- PROBLEM DETAILS: In the material below, find the line containing "green plate C4:E5" and the line containing "green plate I3:I5", then reproduce exactly both of them and every line between, and nothing else.

[RECORD EXCERPTS Boundary: Start]

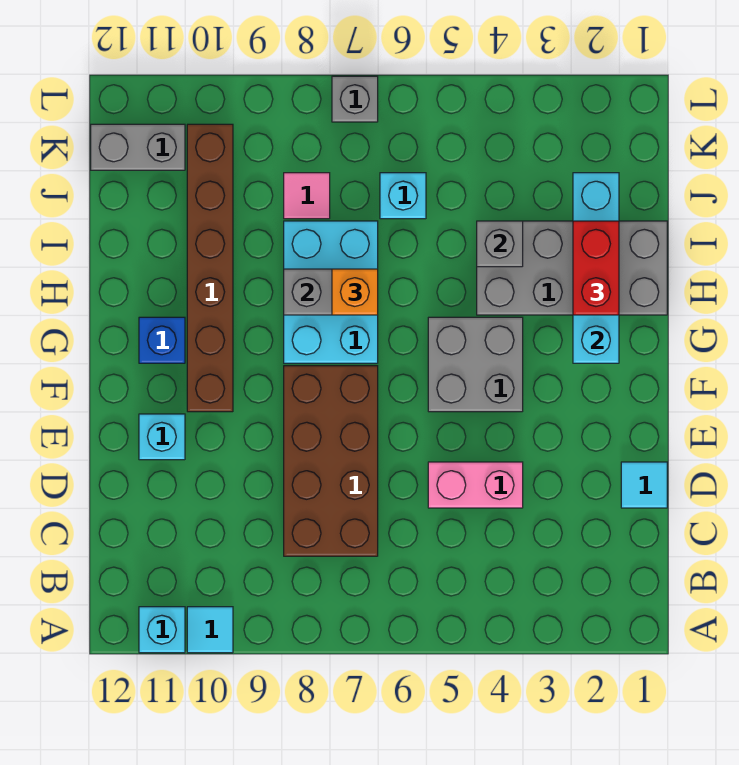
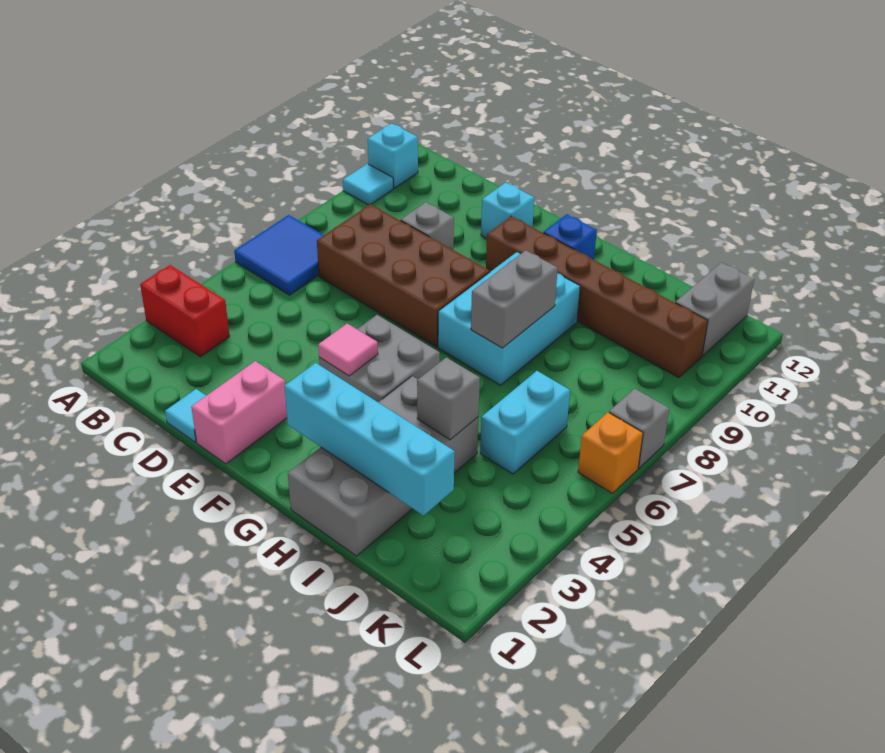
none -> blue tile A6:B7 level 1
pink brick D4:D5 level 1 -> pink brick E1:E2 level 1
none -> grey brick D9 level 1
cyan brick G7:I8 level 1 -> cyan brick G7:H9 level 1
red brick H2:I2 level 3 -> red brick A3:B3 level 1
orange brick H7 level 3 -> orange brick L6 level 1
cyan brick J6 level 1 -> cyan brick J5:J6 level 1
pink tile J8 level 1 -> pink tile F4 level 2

[RECORD EXCERPTS Boundary: End]
[RECORD EXCERPTS Boundary: Start]

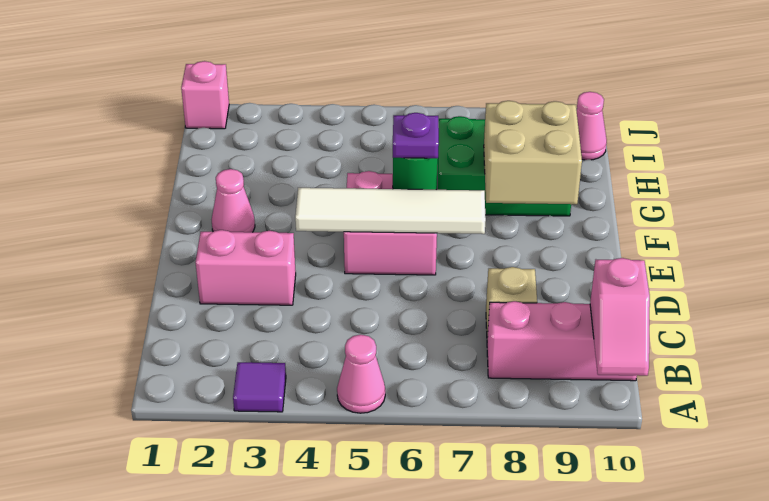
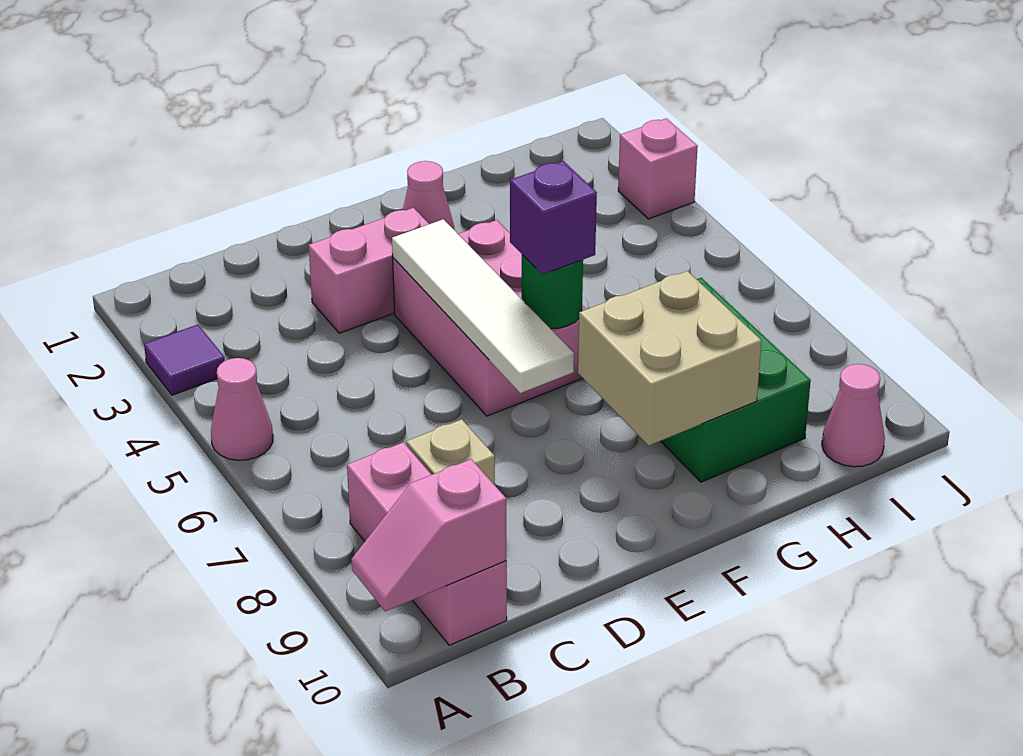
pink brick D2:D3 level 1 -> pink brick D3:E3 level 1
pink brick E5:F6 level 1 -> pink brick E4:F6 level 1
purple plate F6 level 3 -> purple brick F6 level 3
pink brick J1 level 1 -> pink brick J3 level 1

[RECORD EXCERPTS Boundary: End]
[RECORD EXCERPTS Boundary: Start]

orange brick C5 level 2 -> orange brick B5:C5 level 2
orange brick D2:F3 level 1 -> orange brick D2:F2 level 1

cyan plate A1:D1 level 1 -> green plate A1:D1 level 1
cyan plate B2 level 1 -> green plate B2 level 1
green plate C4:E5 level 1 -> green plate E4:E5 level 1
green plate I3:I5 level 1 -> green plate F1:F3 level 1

[RECORD EXCERPTS Boundary: End]

- ANSWER BOX:
green plate C4:E5 level 1 -> green plate E4:E5 level 1
green plate I3:I5 level 1 -> green plate F1:F3 level 1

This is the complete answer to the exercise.